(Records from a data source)
*****

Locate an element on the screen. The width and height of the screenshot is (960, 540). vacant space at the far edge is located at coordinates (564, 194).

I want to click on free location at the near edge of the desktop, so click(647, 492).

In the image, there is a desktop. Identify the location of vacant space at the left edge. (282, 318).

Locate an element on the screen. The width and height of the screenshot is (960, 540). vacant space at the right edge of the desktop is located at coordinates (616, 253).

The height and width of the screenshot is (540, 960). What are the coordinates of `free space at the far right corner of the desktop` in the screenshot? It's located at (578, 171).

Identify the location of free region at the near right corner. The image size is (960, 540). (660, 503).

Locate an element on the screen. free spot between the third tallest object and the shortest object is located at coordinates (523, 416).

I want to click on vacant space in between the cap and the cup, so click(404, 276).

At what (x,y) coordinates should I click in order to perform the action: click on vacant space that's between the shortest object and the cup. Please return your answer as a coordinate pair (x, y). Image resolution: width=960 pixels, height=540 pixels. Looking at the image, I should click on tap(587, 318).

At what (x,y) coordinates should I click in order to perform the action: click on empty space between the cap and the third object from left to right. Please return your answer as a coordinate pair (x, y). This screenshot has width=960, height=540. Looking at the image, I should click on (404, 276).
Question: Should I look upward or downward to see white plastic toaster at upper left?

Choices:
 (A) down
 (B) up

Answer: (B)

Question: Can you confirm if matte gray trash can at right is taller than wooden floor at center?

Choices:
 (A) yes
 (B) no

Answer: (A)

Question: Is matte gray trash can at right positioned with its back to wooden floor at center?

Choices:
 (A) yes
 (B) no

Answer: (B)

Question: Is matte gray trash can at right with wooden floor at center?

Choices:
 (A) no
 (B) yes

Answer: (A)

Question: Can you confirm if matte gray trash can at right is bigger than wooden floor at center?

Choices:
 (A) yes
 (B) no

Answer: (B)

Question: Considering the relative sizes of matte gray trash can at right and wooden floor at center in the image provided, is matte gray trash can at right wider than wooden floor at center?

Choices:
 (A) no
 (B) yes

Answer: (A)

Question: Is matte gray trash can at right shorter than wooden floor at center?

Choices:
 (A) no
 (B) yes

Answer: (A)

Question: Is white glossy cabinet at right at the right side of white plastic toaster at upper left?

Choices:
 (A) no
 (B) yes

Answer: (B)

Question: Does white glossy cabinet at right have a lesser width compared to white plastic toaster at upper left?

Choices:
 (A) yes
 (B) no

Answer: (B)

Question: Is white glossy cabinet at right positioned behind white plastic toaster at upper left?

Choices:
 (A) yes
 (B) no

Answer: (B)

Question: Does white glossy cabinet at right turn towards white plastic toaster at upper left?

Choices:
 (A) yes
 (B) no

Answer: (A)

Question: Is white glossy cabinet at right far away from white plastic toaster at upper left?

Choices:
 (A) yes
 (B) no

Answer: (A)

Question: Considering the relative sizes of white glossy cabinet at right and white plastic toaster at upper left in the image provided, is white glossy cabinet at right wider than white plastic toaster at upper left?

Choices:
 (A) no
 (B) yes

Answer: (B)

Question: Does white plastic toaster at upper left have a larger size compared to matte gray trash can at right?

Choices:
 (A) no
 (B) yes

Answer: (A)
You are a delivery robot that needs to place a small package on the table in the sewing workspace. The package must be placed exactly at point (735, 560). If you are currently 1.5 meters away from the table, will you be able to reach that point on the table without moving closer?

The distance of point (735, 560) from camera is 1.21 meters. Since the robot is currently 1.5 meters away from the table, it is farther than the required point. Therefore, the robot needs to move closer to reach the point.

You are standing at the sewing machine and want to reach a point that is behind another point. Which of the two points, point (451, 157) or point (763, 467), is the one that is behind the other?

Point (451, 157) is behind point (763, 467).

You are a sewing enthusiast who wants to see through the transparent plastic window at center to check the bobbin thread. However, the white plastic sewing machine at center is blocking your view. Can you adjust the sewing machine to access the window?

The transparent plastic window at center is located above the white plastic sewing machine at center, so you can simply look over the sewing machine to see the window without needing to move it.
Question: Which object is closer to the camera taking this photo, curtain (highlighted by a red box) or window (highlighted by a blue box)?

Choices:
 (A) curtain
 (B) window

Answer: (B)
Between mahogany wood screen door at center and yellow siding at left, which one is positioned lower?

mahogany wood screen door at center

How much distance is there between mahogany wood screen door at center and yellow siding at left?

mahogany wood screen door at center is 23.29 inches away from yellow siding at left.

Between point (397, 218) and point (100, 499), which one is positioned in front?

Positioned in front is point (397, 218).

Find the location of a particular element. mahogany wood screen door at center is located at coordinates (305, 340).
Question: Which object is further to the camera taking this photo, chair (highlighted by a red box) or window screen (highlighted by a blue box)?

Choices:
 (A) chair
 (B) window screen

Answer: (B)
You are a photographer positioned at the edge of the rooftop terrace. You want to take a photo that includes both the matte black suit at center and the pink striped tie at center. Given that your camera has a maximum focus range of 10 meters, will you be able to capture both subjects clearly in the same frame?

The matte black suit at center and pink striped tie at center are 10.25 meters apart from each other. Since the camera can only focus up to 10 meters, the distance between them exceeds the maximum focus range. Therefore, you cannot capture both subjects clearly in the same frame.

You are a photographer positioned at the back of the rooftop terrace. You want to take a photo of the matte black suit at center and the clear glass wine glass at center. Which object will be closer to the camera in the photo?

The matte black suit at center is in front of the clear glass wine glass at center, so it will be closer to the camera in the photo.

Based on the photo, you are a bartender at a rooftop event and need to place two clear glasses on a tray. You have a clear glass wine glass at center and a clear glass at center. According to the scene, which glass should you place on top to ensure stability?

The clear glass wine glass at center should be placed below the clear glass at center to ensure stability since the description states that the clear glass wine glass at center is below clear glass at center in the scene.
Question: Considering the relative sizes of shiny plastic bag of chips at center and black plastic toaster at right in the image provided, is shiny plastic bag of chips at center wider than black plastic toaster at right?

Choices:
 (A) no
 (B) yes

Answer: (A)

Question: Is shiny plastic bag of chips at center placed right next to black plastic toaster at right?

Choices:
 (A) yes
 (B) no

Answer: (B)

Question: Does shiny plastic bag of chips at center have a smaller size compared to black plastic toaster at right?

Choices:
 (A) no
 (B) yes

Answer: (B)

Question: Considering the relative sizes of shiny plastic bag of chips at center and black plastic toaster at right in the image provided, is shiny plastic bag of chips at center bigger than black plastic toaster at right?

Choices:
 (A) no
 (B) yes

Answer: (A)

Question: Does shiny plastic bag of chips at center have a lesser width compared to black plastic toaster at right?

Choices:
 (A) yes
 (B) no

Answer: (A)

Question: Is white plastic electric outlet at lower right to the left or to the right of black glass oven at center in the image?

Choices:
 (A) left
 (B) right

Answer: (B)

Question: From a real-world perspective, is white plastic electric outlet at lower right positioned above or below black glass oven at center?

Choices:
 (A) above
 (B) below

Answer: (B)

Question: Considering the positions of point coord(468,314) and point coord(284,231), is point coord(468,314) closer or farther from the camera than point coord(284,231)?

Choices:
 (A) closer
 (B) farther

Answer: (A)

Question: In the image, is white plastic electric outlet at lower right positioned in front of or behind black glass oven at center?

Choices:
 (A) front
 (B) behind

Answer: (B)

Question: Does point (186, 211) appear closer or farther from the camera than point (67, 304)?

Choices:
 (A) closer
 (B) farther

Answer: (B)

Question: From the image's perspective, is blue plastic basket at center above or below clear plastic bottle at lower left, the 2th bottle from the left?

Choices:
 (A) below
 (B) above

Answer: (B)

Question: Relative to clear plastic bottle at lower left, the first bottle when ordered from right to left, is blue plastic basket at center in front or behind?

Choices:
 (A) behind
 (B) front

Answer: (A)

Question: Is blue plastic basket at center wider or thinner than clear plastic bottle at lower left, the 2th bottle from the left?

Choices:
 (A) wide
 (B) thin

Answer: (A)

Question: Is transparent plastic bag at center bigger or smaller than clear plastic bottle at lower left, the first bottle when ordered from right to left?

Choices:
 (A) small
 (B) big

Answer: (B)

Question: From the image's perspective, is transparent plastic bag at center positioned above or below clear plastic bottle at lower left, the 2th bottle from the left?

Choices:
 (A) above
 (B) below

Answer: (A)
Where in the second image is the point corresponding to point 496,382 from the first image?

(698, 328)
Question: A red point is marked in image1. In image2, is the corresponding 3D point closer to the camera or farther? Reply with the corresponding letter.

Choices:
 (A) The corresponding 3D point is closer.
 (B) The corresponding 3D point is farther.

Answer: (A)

*****

▶ [YOUR INSTRUCTIONS] Update the listing from its first line through the line containing "coordinates (616, 253).", replacing "vacant space" with "empty space" and leaving everything else unchanged.

▶ [RESULT OF THE TASK]
Locate an element on the screen. The width and height of the screenshot is (960, 540). empty space at the far edge is located at coordinates (564, 194).

I want to click on free location at the near edge of the desktop, so click(647, 492).

In the image, there is a desktop. Identify the location of empty space at the left edge. (282, 318).

Locate an element on the screen. The width and height of the screenshot is (960, 540). empty space at the right edge of the desktop is located at coordinates (616, 253).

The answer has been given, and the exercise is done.